Lines containing "AUDIO": state how many there are in these entries, and write only that number.
____________________
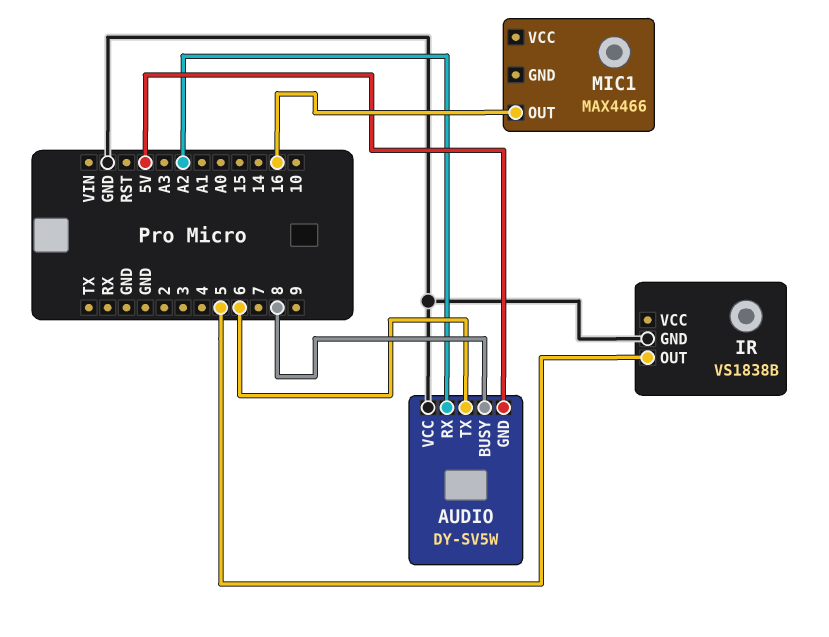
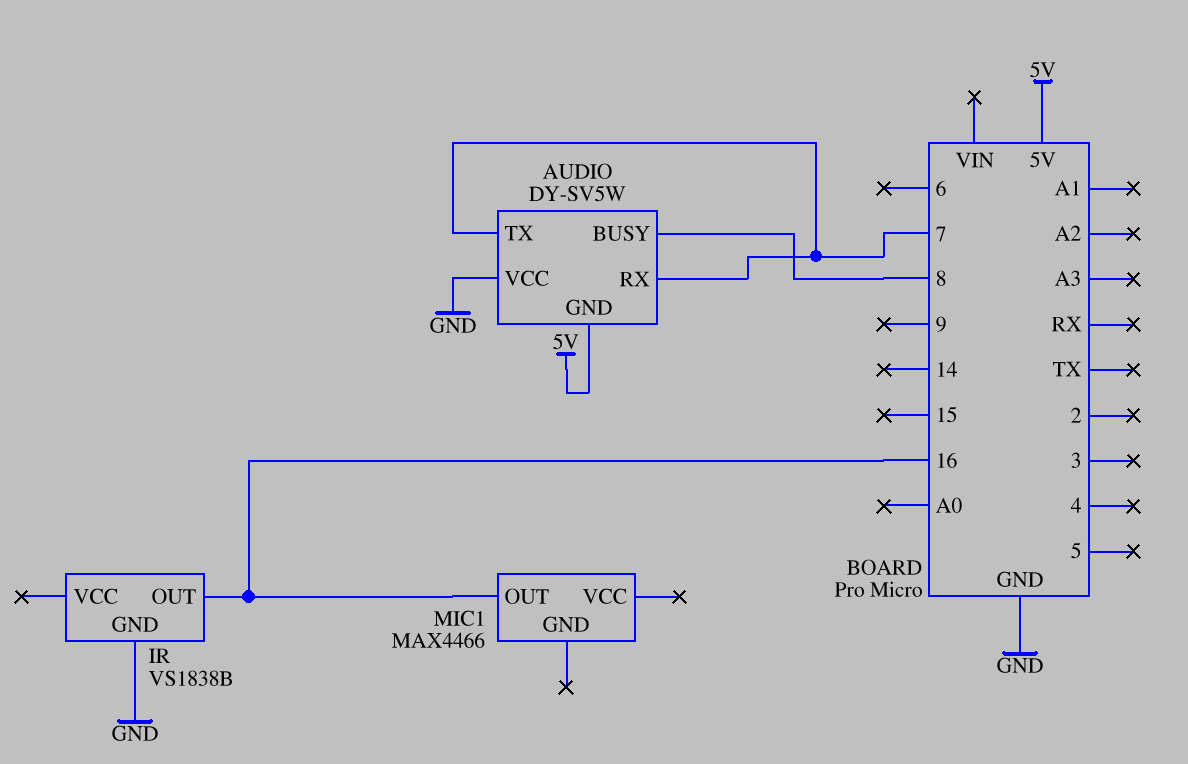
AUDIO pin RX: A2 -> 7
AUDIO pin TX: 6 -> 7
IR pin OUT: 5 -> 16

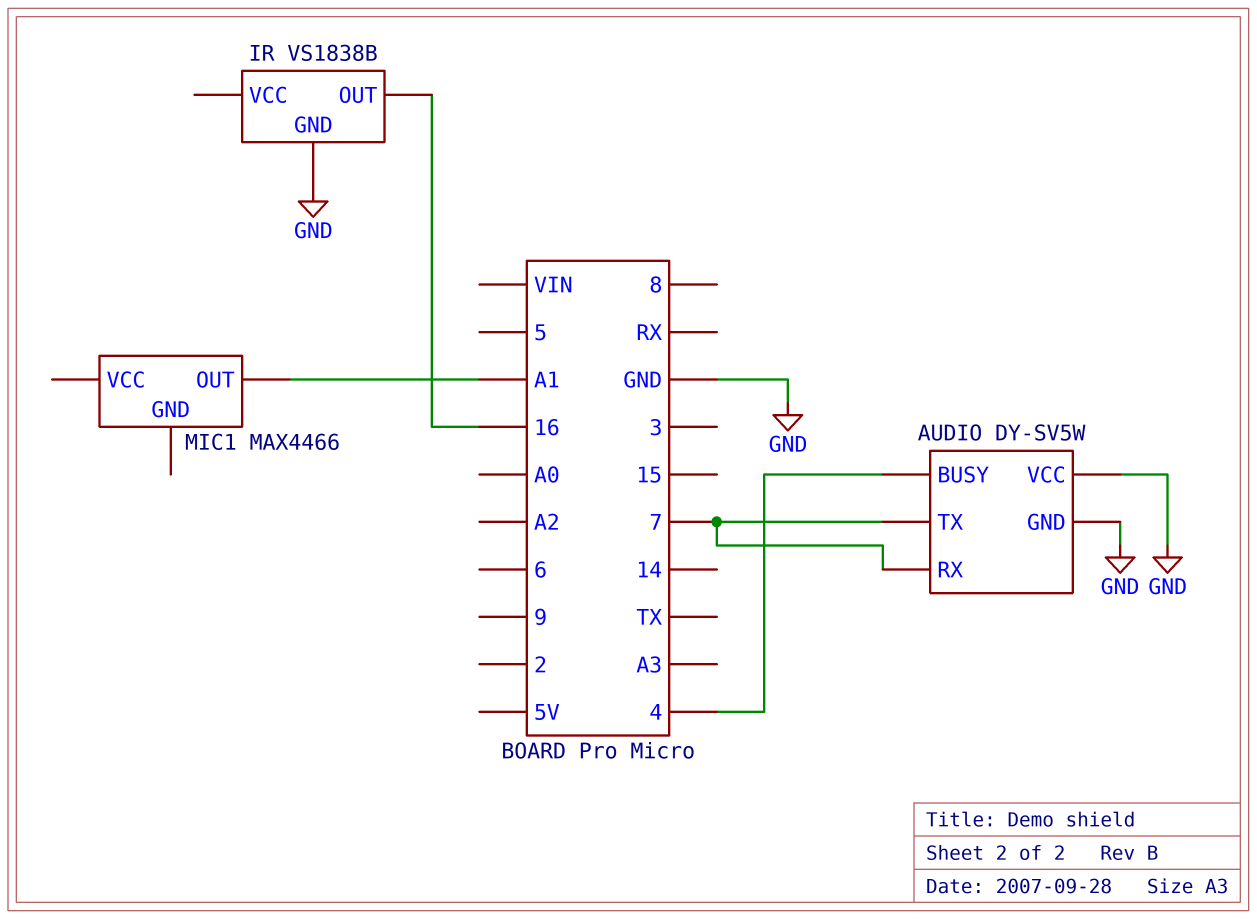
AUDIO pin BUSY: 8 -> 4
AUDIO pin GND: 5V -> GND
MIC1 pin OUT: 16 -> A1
____________________
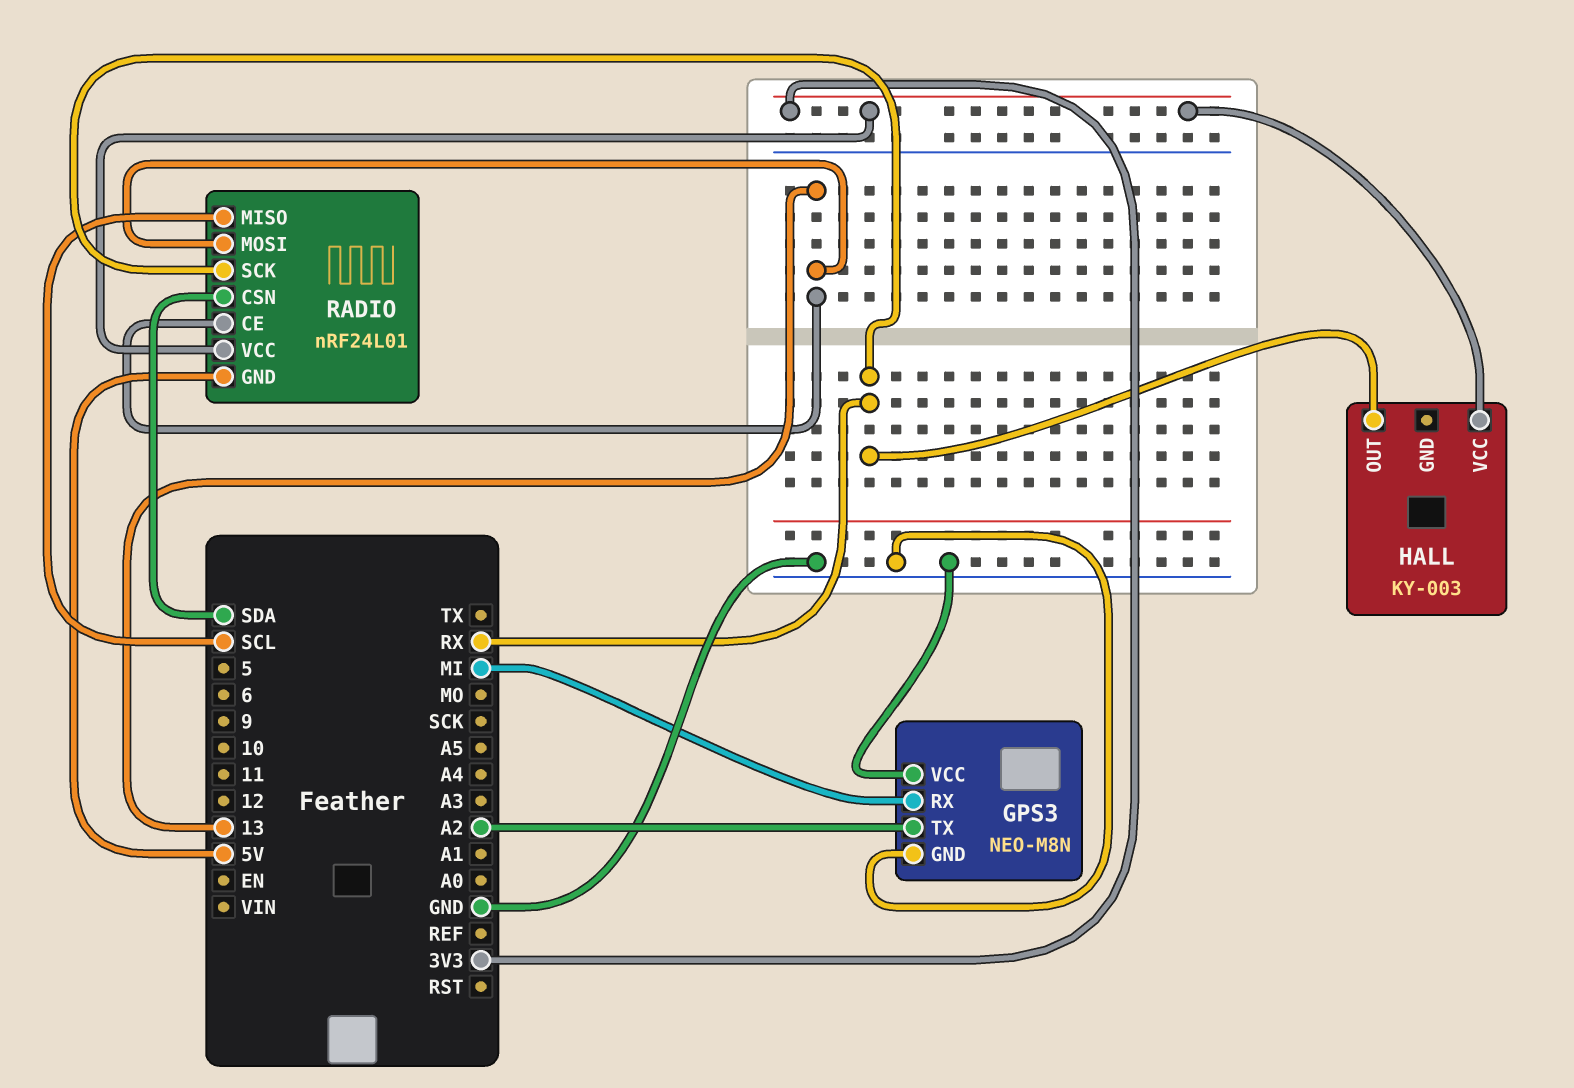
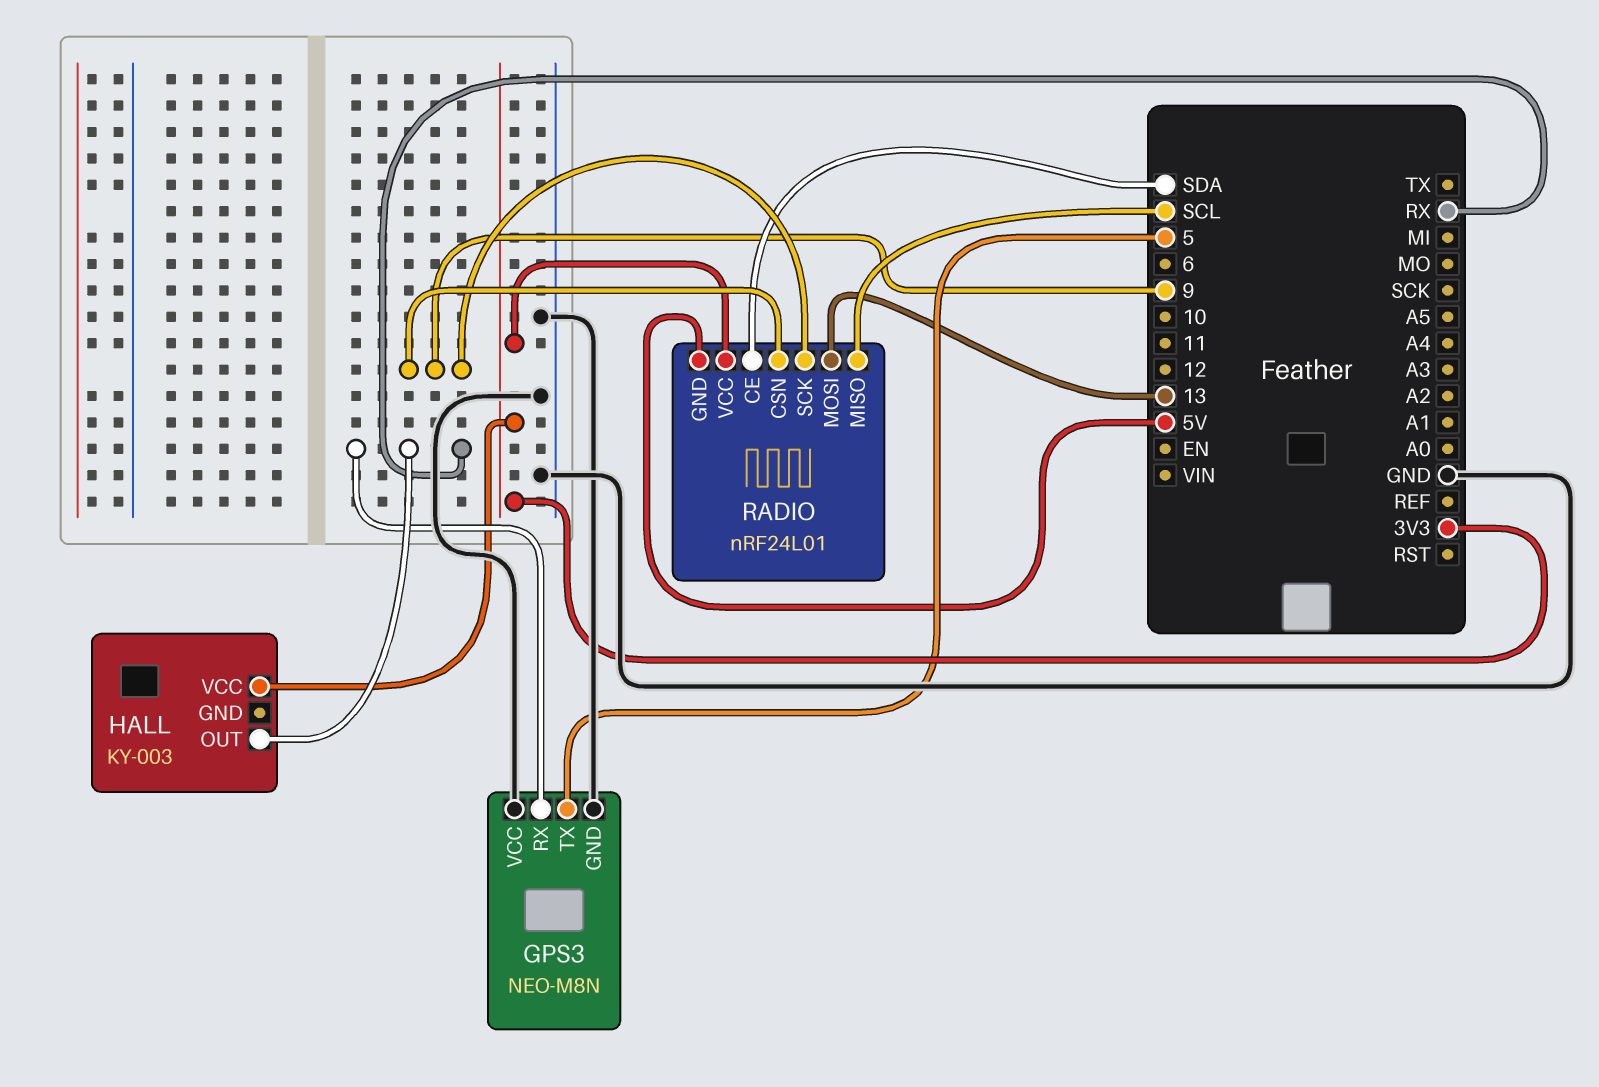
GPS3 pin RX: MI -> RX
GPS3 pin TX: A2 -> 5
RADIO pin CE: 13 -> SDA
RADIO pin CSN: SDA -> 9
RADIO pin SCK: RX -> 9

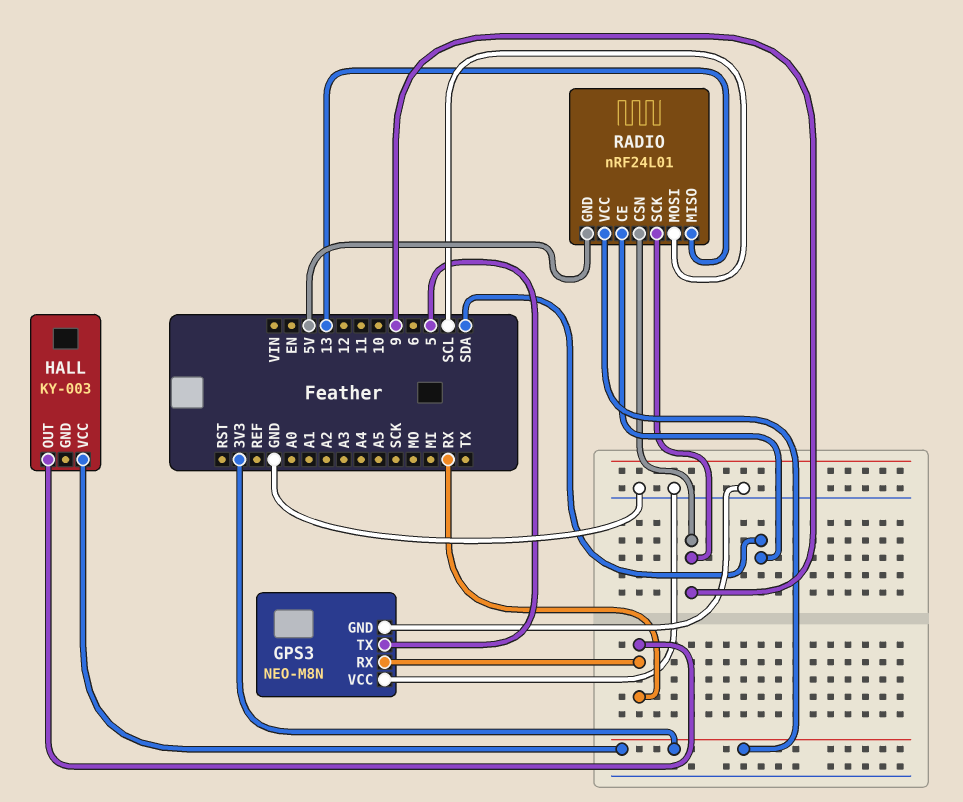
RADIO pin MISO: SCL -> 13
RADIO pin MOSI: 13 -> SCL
____________________
THE COMPLETED TASK: 4